> YOUR OBJECTIVE
Which lines of the records below contain the string "markup"? Copy each of those lines in full, and count only matches in the same case.

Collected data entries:
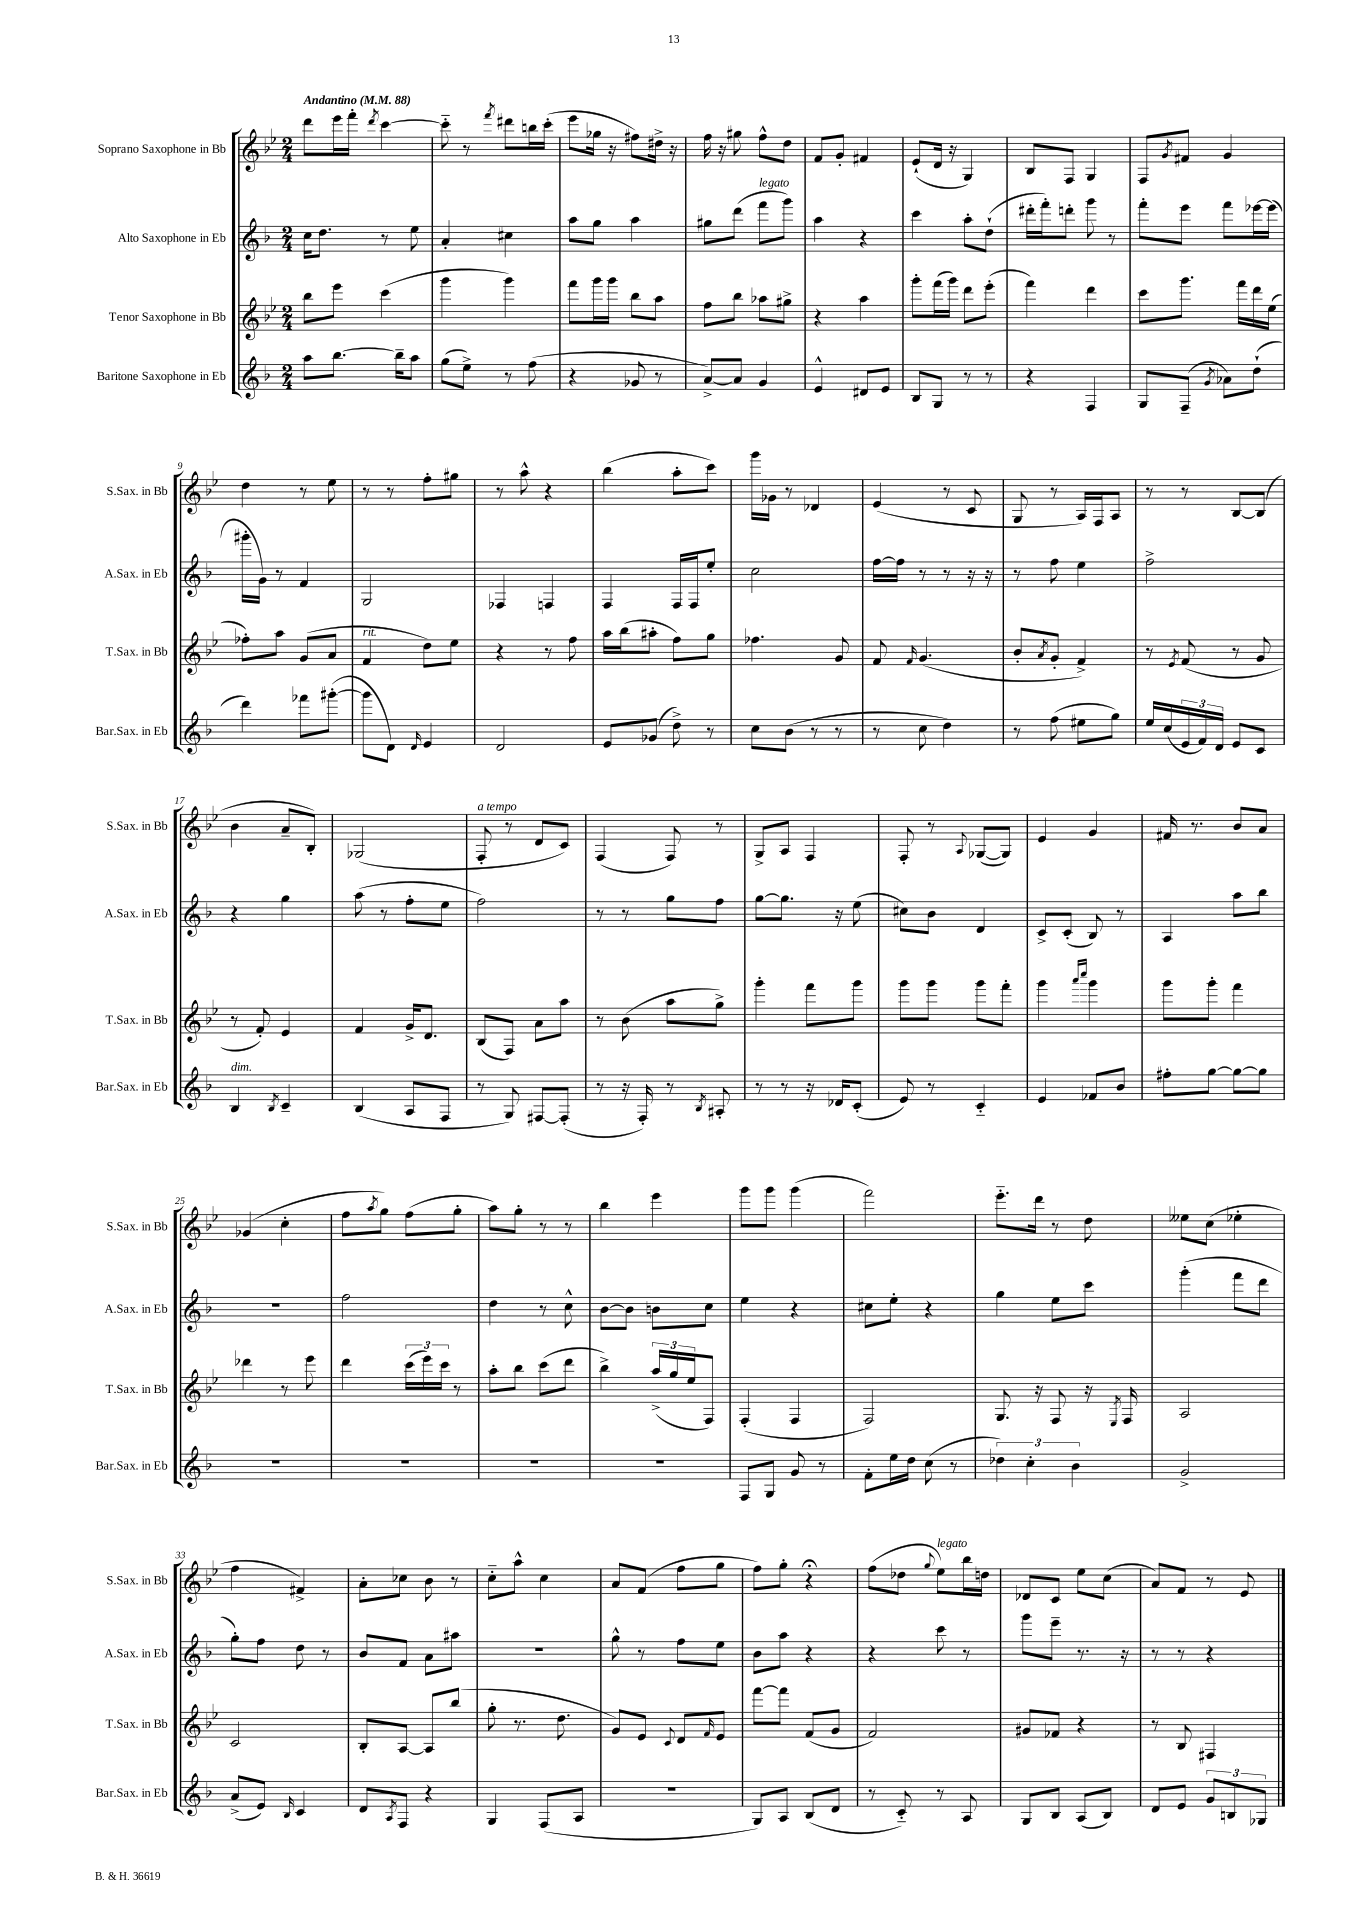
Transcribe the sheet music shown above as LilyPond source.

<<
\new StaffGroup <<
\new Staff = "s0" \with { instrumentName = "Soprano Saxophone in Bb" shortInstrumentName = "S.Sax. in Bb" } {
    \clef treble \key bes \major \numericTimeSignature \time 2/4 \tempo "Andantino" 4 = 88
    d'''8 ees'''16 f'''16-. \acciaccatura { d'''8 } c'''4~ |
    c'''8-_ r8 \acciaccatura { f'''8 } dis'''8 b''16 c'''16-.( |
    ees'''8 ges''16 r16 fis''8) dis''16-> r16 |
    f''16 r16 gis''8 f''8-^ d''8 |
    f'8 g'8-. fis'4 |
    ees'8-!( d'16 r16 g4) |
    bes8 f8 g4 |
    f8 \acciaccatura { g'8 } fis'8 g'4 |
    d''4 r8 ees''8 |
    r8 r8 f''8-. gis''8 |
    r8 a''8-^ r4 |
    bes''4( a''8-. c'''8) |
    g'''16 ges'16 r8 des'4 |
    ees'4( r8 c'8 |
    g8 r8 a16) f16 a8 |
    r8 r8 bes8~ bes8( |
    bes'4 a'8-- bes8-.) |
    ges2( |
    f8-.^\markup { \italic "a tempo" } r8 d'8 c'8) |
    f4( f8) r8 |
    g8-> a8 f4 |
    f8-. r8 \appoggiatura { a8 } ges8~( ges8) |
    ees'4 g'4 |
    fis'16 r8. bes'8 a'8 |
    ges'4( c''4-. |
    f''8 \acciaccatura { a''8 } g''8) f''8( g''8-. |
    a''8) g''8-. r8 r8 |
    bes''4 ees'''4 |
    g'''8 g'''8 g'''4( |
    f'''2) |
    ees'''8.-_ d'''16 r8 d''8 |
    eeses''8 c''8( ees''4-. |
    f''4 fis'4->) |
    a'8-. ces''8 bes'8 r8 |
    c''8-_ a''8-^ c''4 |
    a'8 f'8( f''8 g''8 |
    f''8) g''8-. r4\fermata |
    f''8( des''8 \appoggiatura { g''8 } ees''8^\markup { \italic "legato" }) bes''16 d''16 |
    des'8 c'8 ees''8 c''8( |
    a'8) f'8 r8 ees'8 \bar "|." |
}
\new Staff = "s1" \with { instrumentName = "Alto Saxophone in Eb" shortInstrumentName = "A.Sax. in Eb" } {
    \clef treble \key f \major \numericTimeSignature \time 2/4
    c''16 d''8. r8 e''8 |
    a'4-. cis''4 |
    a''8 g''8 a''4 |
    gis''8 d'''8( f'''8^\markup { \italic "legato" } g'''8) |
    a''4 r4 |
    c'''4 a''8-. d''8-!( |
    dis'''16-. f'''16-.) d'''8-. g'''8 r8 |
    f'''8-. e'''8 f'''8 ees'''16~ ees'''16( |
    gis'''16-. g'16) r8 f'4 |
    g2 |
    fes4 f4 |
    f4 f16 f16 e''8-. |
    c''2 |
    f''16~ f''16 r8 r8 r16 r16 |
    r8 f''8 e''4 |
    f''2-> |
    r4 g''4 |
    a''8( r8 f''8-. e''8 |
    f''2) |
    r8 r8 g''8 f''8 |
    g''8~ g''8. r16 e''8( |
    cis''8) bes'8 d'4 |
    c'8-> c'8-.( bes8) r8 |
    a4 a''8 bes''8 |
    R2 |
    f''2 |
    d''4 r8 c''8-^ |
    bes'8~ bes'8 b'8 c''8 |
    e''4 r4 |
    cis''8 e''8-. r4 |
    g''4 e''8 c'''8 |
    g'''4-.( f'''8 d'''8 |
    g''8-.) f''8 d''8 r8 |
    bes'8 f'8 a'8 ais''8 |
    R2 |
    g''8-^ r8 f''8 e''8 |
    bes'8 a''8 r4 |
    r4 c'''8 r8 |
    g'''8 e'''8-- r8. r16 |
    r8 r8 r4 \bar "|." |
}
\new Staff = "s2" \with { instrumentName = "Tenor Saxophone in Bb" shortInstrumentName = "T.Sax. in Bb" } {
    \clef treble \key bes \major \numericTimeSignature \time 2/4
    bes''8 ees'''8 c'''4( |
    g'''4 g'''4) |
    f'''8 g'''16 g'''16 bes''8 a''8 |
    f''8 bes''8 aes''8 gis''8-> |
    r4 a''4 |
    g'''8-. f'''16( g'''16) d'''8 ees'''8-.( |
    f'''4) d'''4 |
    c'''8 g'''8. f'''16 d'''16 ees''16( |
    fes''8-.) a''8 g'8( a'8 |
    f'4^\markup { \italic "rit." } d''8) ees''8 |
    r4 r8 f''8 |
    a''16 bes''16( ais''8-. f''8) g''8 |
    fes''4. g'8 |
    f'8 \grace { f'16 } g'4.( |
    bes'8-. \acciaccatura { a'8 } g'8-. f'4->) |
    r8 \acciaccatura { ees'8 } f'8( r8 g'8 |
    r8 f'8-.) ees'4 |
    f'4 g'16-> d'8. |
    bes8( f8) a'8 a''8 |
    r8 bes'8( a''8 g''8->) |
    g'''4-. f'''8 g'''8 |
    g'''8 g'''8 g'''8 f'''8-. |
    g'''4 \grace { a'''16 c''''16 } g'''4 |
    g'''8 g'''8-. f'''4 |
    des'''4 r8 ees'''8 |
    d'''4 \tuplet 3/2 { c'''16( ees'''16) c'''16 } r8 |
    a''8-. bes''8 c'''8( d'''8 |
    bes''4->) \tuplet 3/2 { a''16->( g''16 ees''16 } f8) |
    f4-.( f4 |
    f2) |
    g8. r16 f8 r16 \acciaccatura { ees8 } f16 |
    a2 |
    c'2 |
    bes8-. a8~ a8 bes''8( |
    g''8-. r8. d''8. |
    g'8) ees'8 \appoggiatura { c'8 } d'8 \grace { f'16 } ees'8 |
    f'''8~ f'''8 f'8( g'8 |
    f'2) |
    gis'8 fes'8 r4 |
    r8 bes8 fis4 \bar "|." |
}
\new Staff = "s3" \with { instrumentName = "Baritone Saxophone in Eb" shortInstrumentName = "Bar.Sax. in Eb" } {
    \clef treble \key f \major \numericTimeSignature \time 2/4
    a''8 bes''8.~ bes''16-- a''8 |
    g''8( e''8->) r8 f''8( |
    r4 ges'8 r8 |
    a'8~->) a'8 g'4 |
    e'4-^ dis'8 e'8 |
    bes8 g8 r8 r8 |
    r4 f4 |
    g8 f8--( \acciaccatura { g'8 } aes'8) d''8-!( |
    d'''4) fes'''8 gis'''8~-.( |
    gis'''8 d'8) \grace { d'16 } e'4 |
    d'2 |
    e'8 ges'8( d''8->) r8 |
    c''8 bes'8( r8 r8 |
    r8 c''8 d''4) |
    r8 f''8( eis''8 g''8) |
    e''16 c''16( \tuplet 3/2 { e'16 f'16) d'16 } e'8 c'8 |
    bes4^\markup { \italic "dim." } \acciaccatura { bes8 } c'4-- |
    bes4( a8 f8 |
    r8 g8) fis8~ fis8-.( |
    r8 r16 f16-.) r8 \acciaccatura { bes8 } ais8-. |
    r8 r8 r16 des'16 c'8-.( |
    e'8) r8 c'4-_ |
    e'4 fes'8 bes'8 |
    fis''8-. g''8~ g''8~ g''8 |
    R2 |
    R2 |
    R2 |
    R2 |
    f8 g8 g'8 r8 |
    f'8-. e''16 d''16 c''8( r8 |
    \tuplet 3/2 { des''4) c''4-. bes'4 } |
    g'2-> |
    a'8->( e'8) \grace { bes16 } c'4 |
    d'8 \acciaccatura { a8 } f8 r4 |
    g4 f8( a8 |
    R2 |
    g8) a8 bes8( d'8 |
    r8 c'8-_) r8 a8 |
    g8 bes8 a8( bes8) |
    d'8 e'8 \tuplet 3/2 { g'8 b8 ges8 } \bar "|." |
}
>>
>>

> THE OUTPUT
    f8-.^\markup { \italic "a tempo" } r8 d'8 c'8) |
    f''8( des''8 \appoggiatura { g''8 } ees''8^\markup { \italic "legato" }) bes''16 d''16 |
    gis''8 d'''8( f'''8^\markup { \italic "legato" } g'''8) |
    f'4^\markup { \italic "rit." } d''8) ees''8 |
    bes4^\markup { \italic "dim." } \acciaccatura { bes8 } c'4-- |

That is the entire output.